**WHAT THE TASK REQUIRES:**
Reproduce exactly the lines below, starting with the line that contains "camera: 70 degrees left, 25 degrees down" and ending with the last line of the records, both included, and nothing else.

**Scene difference descriptions:**
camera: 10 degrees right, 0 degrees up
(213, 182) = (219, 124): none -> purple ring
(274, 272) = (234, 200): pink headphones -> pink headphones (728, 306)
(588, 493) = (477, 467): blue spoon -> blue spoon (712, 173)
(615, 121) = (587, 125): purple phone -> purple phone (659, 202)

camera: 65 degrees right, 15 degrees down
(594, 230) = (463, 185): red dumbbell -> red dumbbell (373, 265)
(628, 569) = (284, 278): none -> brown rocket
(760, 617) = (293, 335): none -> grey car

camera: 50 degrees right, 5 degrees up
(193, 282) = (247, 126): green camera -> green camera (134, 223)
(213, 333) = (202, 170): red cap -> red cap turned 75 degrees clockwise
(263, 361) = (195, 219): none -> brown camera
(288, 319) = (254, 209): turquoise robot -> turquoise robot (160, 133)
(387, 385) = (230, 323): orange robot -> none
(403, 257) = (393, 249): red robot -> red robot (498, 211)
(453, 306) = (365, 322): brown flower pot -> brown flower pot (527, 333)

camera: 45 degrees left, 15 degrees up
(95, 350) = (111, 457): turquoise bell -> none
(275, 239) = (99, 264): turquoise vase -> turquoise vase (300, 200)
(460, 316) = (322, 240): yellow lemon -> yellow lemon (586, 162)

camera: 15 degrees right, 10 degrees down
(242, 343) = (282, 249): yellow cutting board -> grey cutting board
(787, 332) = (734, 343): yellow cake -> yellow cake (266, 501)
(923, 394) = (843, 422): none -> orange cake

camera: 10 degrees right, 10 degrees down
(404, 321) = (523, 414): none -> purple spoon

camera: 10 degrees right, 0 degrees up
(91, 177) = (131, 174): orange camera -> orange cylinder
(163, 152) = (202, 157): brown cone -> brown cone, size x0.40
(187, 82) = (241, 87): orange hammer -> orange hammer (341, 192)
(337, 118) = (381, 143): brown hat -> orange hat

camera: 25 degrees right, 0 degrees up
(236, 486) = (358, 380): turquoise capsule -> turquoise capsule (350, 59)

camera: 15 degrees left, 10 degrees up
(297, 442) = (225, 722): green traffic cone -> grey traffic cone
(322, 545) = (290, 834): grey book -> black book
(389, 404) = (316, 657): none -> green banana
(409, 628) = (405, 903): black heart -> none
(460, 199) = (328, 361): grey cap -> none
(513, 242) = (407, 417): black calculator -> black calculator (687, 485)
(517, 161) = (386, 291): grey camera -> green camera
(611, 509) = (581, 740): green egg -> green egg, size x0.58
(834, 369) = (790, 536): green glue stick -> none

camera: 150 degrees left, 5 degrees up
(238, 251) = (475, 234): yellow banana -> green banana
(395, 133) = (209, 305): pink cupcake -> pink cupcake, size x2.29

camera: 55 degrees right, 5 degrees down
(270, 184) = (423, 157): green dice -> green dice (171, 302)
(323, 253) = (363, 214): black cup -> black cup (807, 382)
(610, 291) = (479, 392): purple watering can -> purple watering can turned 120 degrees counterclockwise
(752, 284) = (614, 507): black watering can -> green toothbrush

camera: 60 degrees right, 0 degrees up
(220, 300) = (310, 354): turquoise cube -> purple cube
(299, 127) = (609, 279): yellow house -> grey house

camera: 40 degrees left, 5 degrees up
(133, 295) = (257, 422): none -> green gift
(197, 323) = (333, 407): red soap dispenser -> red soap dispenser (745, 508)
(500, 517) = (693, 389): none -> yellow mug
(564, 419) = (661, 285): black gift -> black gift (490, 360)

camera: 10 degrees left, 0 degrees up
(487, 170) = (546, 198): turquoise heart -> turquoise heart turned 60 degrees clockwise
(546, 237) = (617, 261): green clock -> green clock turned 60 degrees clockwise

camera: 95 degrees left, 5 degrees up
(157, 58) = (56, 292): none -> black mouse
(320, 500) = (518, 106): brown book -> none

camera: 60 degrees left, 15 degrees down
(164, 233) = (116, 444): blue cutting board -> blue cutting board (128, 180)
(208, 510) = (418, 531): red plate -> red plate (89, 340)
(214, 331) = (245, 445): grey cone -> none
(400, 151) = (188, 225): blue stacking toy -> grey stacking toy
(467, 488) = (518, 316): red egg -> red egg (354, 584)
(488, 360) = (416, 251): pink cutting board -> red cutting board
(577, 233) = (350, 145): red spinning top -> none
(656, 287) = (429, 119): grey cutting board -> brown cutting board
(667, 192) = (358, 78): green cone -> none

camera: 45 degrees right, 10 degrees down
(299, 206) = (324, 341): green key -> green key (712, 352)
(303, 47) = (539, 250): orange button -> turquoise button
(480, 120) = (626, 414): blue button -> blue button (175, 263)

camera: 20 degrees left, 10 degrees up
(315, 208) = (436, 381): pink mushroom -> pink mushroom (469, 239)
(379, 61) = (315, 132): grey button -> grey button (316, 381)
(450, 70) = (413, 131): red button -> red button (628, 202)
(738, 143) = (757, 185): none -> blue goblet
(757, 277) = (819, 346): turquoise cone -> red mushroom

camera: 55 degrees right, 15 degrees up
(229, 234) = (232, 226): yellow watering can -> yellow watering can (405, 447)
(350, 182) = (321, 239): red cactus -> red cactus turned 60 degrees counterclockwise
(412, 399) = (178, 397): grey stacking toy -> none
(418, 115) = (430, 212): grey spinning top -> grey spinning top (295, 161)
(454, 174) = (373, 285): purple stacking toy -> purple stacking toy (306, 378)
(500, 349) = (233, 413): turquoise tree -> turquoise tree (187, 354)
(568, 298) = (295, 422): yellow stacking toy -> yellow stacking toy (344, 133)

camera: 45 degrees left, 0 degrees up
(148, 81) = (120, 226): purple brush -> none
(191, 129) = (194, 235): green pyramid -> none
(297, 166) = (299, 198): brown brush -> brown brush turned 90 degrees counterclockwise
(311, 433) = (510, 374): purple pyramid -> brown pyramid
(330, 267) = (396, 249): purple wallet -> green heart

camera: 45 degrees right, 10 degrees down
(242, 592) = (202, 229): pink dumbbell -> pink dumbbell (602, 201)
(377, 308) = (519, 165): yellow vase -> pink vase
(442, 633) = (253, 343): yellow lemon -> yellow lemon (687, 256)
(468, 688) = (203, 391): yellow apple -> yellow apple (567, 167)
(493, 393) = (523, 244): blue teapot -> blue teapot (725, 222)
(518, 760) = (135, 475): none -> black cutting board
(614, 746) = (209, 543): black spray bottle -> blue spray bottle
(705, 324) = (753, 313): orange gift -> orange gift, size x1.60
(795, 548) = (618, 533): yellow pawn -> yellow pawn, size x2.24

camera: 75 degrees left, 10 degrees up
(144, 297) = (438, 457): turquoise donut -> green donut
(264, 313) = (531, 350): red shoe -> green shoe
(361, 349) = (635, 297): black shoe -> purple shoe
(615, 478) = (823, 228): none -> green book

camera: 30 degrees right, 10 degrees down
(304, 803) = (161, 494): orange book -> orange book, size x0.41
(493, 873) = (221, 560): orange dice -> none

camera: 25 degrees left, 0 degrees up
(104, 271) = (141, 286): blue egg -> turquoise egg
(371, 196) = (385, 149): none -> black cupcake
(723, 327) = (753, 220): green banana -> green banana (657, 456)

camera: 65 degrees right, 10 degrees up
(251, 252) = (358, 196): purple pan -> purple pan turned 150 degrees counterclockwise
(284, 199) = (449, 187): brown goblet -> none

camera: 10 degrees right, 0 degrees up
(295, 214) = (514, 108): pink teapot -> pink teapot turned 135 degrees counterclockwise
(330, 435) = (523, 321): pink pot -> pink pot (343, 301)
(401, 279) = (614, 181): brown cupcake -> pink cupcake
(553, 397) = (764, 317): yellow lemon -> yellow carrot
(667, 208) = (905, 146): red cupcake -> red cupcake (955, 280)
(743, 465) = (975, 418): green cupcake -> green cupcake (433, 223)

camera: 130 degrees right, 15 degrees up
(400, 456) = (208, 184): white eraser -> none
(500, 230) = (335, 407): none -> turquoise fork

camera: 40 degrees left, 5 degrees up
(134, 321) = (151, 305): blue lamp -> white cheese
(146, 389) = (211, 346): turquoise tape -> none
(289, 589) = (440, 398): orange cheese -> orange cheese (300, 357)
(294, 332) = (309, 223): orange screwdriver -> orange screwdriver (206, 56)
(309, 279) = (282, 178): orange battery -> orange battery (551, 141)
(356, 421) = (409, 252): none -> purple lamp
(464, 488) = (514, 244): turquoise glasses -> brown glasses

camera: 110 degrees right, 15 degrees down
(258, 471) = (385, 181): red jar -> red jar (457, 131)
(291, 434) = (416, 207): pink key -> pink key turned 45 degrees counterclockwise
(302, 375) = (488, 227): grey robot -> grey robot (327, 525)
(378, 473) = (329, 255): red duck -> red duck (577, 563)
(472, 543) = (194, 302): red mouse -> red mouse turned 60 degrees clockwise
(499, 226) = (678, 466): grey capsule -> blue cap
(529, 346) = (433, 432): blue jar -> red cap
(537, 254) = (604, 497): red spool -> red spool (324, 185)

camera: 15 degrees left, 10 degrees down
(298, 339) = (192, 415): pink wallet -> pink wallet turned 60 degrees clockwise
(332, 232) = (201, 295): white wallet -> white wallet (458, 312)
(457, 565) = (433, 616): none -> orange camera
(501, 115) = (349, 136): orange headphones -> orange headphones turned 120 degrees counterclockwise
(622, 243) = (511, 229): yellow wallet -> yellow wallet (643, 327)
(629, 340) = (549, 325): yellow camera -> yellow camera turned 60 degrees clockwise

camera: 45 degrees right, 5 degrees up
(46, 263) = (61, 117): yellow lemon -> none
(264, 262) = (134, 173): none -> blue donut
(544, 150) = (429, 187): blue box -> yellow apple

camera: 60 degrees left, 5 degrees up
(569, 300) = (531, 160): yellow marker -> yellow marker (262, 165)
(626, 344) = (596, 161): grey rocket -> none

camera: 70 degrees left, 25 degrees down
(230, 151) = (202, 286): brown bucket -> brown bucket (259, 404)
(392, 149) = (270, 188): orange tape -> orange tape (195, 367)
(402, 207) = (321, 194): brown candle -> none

**WRITTEN ANSWER:**
camera: 70 degrees left, 25 degrees down
(230, 151) = (202, 286): brown bucket -> brown bucket (259, 404)
(392, 149) = (270, 188): orange tape -> orange tape (195, 367)
(402, 207) = (321, 194): brown candle -> none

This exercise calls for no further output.